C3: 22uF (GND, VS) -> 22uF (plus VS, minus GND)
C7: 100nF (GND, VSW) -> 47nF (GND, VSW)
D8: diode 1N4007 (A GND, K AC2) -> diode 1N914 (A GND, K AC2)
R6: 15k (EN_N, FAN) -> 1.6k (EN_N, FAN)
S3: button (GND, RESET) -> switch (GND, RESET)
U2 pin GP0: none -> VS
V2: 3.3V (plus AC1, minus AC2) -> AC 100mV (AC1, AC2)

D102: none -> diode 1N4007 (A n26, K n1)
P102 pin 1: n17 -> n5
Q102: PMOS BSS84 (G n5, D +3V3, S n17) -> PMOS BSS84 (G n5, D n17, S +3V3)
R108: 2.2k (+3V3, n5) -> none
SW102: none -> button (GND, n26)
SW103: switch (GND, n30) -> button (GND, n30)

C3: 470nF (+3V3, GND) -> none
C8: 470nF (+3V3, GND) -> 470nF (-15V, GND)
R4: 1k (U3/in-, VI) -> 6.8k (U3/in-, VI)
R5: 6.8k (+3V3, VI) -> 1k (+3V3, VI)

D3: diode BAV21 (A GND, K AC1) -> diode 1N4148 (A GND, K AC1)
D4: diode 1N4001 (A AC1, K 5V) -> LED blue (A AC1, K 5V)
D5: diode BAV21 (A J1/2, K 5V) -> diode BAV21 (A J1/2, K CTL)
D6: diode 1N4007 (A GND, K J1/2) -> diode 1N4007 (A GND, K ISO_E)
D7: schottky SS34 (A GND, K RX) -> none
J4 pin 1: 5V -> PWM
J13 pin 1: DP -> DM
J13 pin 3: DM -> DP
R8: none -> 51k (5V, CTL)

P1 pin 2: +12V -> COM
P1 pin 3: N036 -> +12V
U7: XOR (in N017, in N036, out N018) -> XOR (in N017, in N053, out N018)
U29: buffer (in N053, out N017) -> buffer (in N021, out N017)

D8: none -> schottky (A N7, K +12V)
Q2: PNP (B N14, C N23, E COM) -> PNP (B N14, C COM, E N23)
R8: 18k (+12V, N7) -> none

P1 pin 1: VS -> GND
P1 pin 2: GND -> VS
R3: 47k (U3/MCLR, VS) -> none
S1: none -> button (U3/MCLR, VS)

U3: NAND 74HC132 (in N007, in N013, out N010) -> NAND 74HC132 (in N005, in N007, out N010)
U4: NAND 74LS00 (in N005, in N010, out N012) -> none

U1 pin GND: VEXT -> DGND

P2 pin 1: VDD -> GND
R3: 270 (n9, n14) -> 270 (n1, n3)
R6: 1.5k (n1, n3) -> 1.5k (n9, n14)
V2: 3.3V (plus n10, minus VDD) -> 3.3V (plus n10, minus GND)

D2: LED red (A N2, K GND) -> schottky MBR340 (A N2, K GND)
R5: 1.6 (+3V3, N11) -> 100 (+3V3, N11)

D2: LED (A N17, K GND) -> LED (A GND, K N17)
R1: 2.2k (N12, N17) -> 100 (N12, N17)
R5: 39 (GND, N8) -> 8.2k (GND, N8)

^^^^

● DIRECTIONS
All of the lines above must be returned exactly as they stand.

● RESPONSE
C3: 22uF (GND, VS) -> 22uF (plus VS, minus GND)
C7: 100nF (GND, VSW) -> 47nF (GND, VSW)
D8: diode 1N4007 (A GND, K AC2) -> diode 1N914 (A GND, K AC2)
R6: 15k (EN_N, FAN) -> 1.6k (EN_N, FAN)
S3: button (GND, RESET) -> switch (GND, RESET)
U2 pin GP0: none -> VS
V2: 3.3V (plus AC1, minus AC2) -> AC 100mV (AC1, AC2)

D102: none -> diode 1N4007 (A n26, K n1)
P102 pin 1: n17 -> n5
Q102: PMOS BSS84 (G n5, D +3V3, S n17) -> PMOS BSS84 (G n5, D n17, S +3V3)
R108: 2.2k (+3V3, n5) -> none
SW102: none -> button (GND, n26)
SW103: switch (GND, n30) -> button (GND, n30)

C3: 470nF (+3V3, GND) -> none
C8: 470nF (+3V3, GND) -> 470nF (-15V, GND)
R4: 1k (U3/in-, VI) -> 6.8k (U3/in-, VI)
R5: 6.8k (+3V3, VI) -> 1k (+3V3, VI)

D3: diode BAV21 (A GND, K AC1) -> diode 1N4148 (A GND, K AC1)
D4: diode 1N4001 (A AC1, K 5V) -> LED blue (A AC1, K 5V)
D5: diode BAV21 (A J1/2, K 5V) -> diode BAV21 (A J1/2, K CTL)
D6: diode 1N4007 (A GND, K J1/2) -> diode 1N4007 (A GND, K ISO_E)
D7: schottky SS34 (A GND, K RX) -> none
J4 pin 1: 5V -> PWM
J13 pin 1: DP -> DM
J13 pin 3: DM -> DP
R8: none -> 51k (5V, CTL)

P1 pin 2: +12V -> COM
P1 pin 3: N036 -> +12V
U7: XOR (in N017, in N036, out N018) -> XOR (in N017, in N053, out N018)
U29: buffer (in N053, out N017) -> buffer (in N021, out N017)

D8: none -> schottky (A N7, K +12V)
Q2: PNP (B N14, C N23, E COM) -> PNP (B N14, C COM, E N23)
R8: 18k (+12V, N7) -> none

P1 pin 1: VS -> GND
P1 pin 2: GND -> VS
R3: 47k (U3/MCLR, VS) -> none
S1: none -> button (U3/MCLR, VS)

U3: NAND 74HC132 (in N007, in N013, out N010) -> NAND 74HC132 (in N005, in N007, out N010)
U4: NAND 74LS00 (in N005, in N010, out N012) -> none

U1 pin GND: VEXT -> DGND

P2 pin 1: VDD -> GND
R3: 270 (n9, n14) -> 270 (n1, n3)
R6: 1.5k (n1, n3) -> 1.5k (n9, n14)
V2: 3.3V (plus n10, minus VDD) -> 3.3V (plus n10, minus GND)

D2: LED red (A N2, K GND) -> schottky MBR340 (A N2, K GND)
R5: 1.6 (+3V3, N11) -> 100 (+3V3, N11)

D2: LED (A N17, K GND) -> LED (A GND, K N17)
R1: 2.2k (N12, N17) -> 100 (N12, N17)
R5: 39 (GND, N8) -> 8.2k (GND, N8)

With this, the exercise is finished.